• [Data]
>>

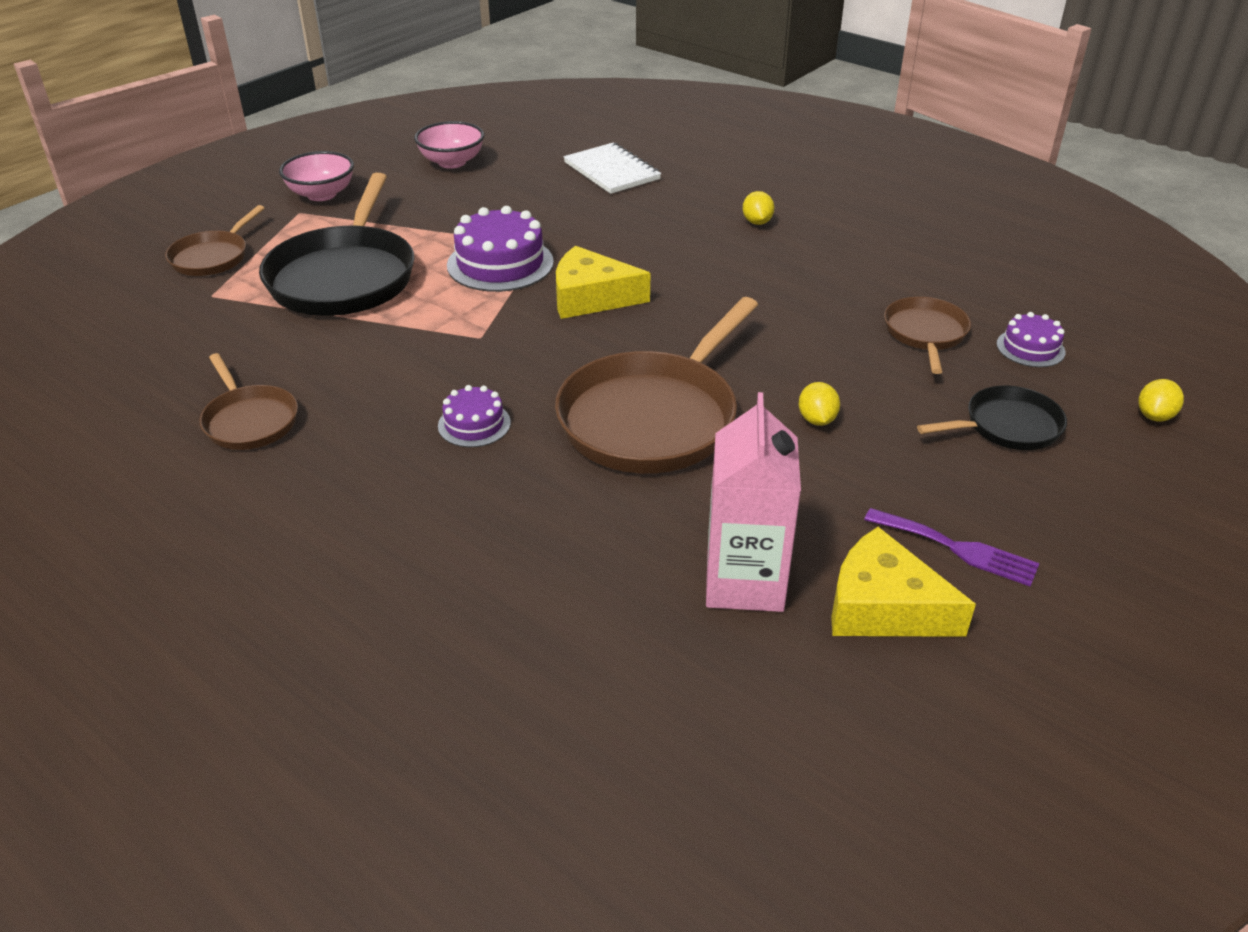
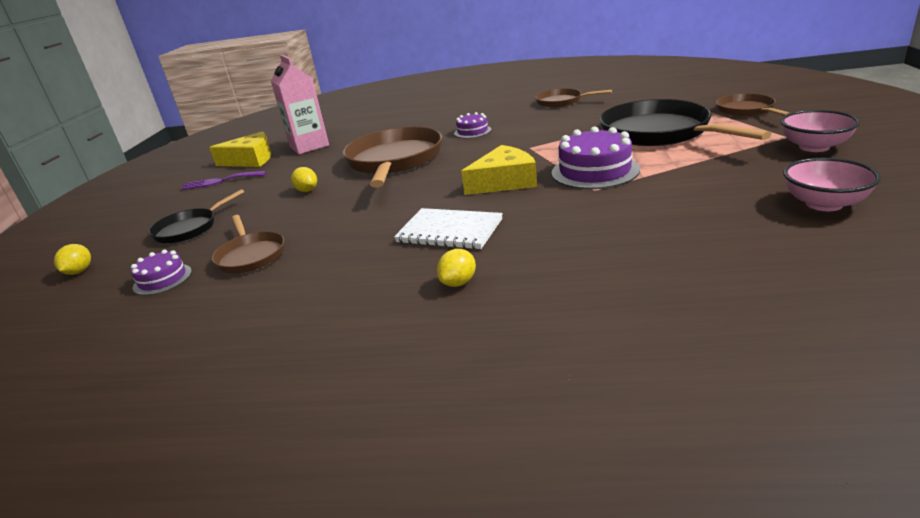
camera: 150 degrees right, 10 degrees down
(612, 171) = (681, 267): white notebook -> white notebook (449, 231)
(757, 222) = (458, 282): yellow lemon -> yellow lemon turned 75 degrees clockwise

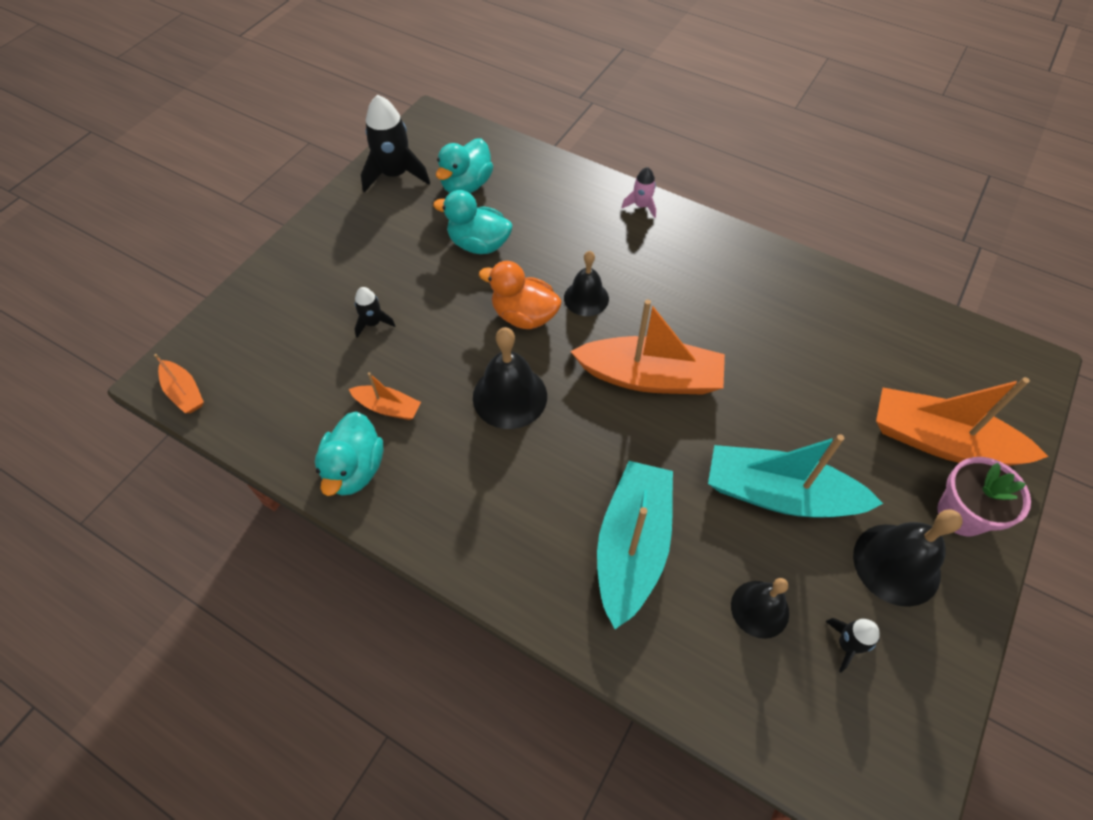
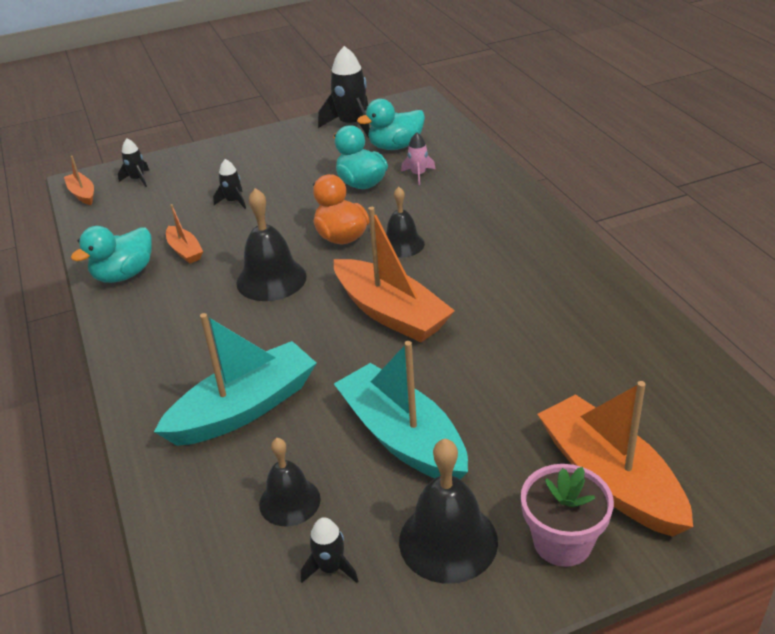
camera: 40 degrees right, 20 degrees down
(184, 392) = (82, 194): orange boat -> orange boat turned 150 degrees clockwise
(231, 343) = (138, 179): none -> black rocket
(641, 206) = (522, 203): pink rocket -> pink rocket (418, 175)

<<

• [Exercise instructions] An exact reproduction of all the records is required, with no pictures included.

• [Task response]
camera: 150 degrees right, 10 degrees down
(612, 171) = (681, 267): white notebook -> white notebook (449, 231)
(757, 222) = (458, 282): yellow lemon -> yellow lemon turned 75 degrees clockwise

camera: 40 degrees right, 20 degrees down
(184, 392) = (82, 194): orange boat -> orange boat turned 150 degrees clockwise
(231, 343) = (138, 179): none -> black rocket
(641, 206) = (522, 203): pink rocket -> pink rocket (418, 175)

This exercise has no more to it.